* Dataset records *
══════════

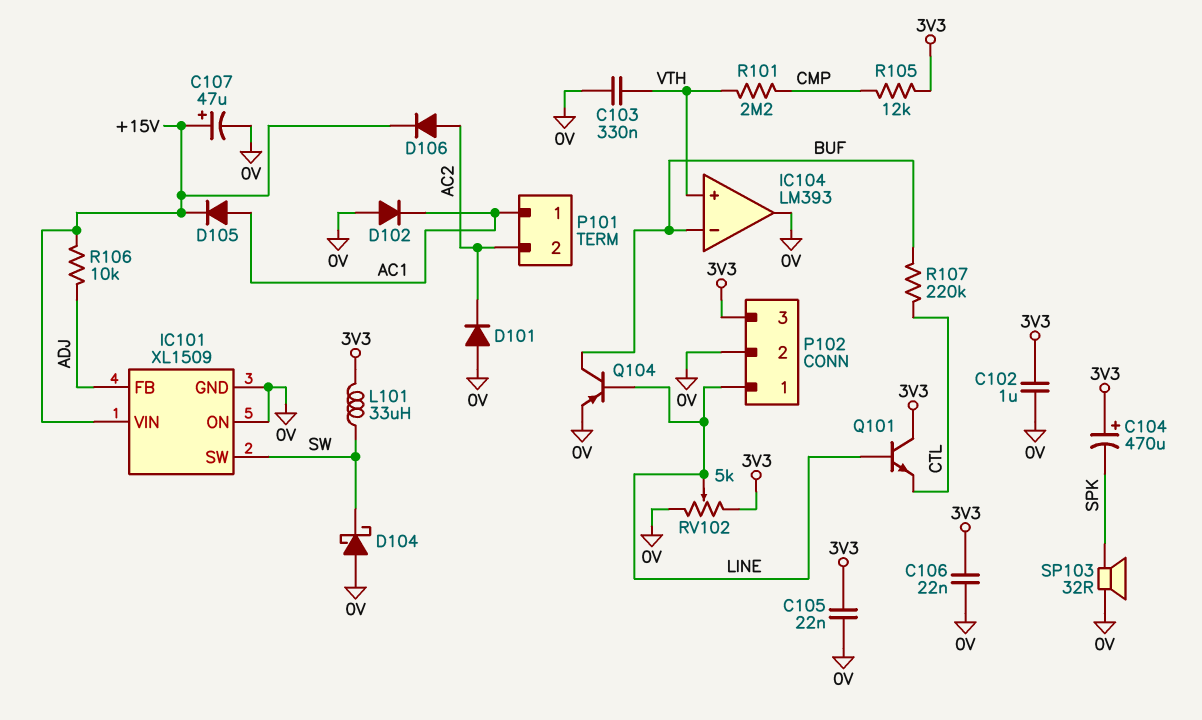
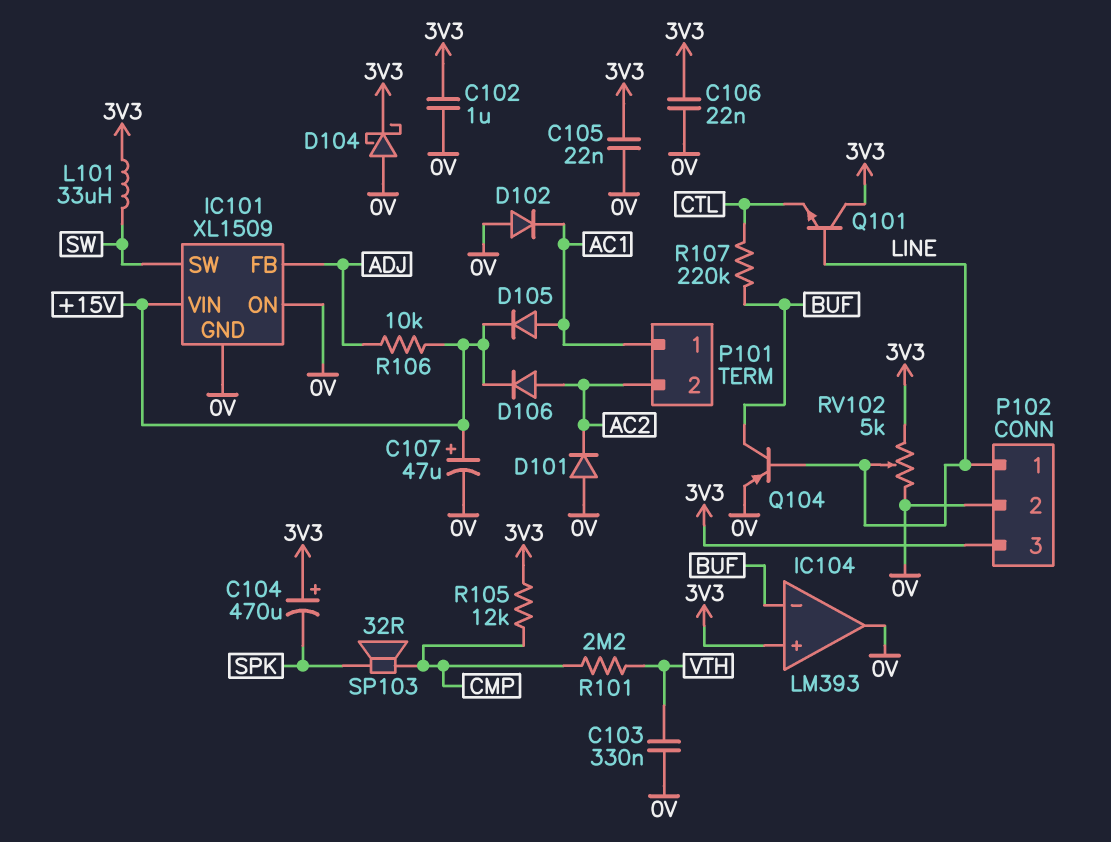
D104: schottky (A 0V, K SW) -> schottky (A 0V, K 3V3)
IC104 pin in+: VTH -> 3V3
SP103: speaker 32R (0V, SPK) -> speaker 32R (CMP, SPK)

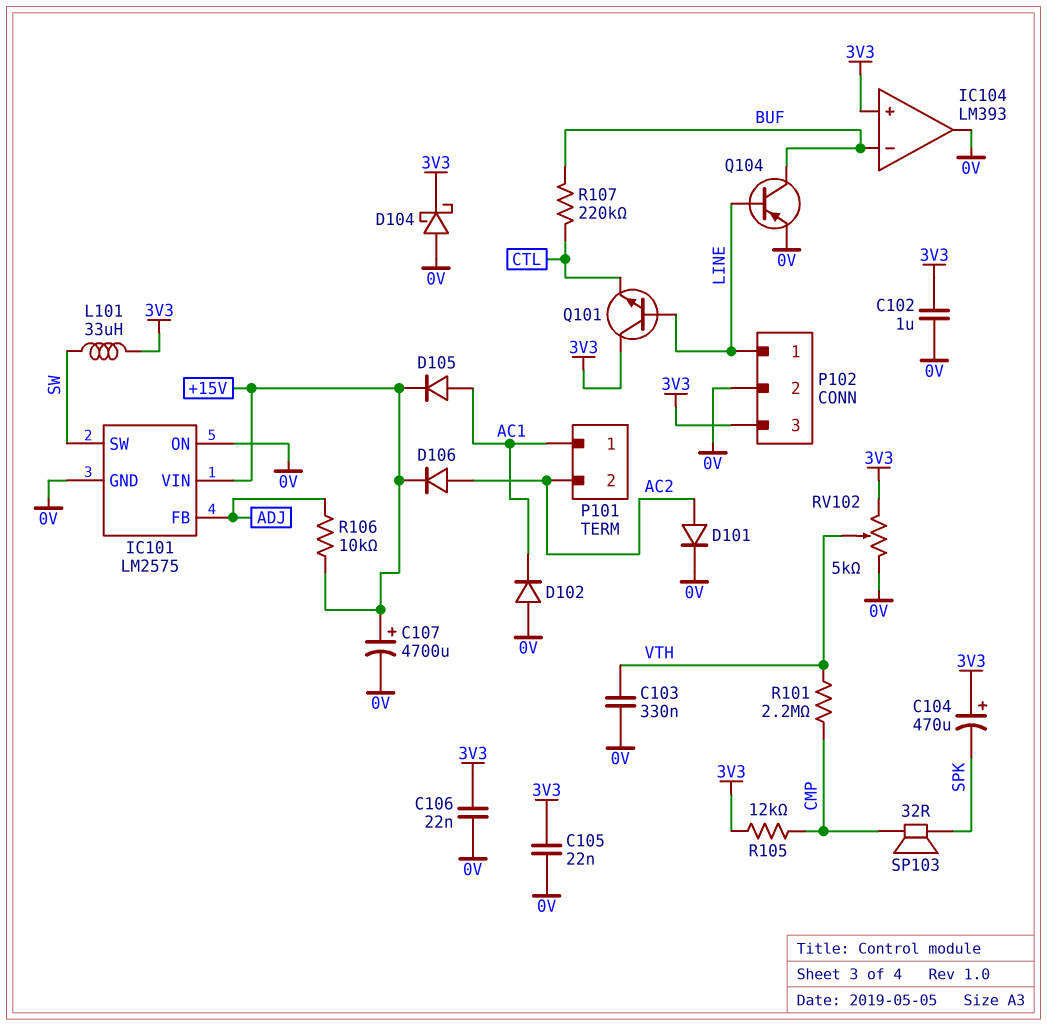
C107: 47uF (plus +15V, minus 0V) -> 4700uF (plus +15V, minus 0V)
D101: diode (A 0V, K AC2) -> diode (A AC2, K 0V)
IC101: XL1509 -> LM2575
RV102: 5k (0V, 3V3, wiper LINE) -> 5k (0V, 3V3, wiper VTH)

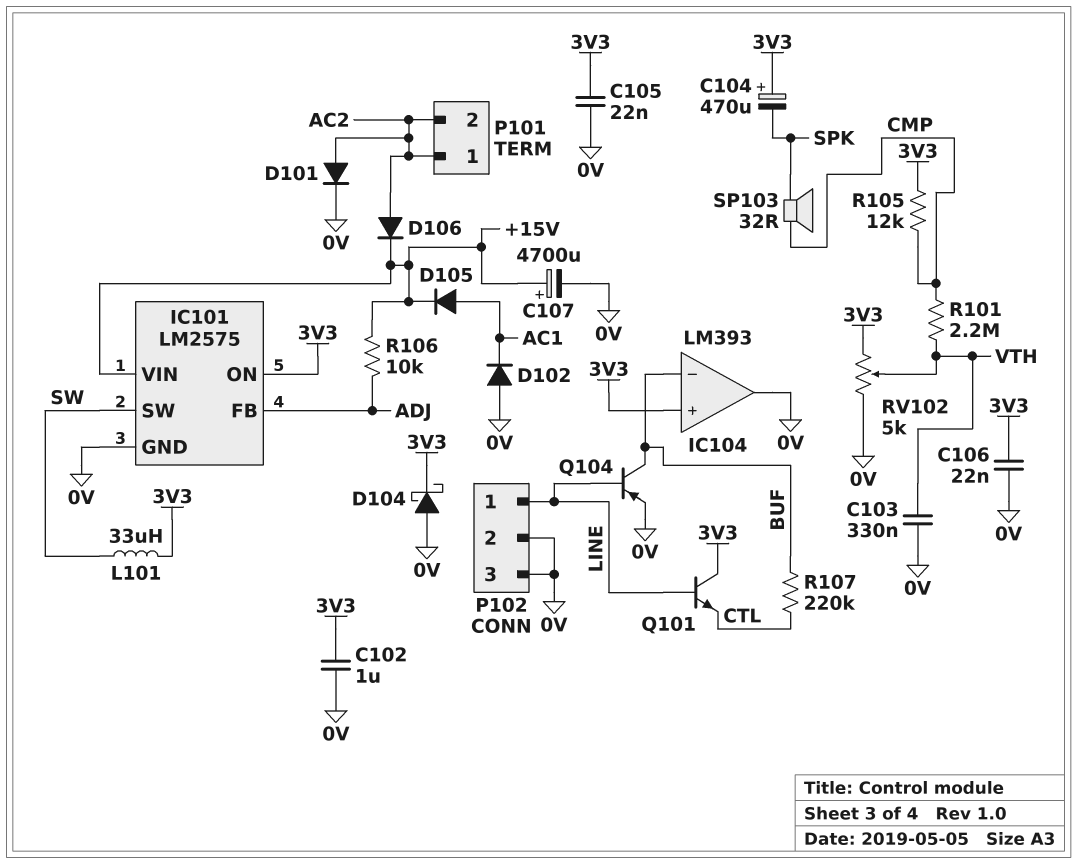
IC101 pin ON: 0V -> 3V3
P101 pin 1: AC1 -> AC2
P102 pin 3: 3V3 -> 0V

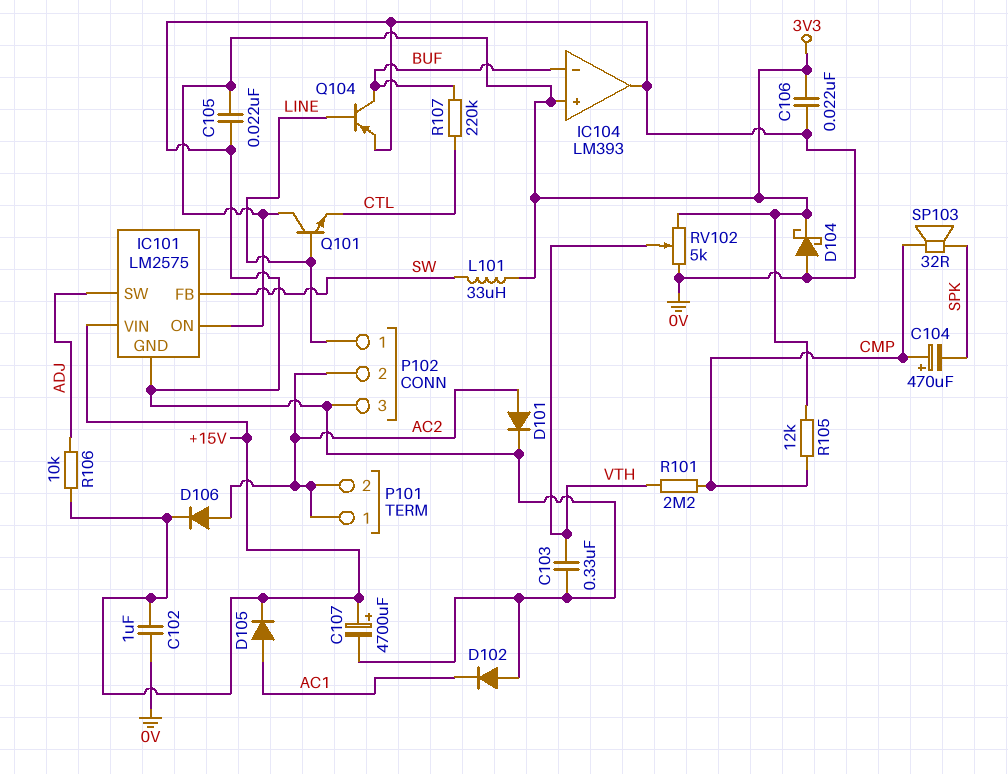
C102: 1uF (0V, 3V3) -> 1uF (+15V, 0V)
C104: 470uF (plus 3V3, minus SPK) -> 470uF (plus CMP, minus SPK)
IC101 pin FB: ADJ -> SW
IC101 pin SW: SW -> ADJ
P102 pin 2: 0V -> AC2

══════════

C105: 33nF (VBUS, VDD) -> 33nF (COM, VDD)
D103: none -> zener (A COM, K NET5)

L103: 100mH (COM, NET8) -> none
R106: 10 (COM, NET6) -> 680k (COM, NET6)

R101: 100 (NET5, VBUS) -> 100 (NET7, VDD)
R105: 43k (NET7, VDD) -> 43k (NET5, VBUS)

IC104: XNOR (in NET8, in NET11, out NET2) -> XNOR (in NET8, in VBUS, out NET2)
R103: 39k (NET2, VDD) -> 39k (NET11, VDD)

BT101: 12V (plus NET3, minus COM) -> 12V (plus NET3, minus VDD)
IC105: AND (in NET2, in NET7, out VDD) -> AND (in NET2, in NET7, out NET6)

══════════

* What is required *
Each line above that carries the string "minus" has to be returned.

* Completed task *
C107: 47uF (plus +15V, minus 0V) -> 4700uF (plus +15V, minus 0V)
C104: 470uF (plus 3V3, minus SPK) -> 470uF (plus CMP, minus SPK)
BT101: 12V (plus NET3, minus COM) -> 12V (plus NET3, minus VDD)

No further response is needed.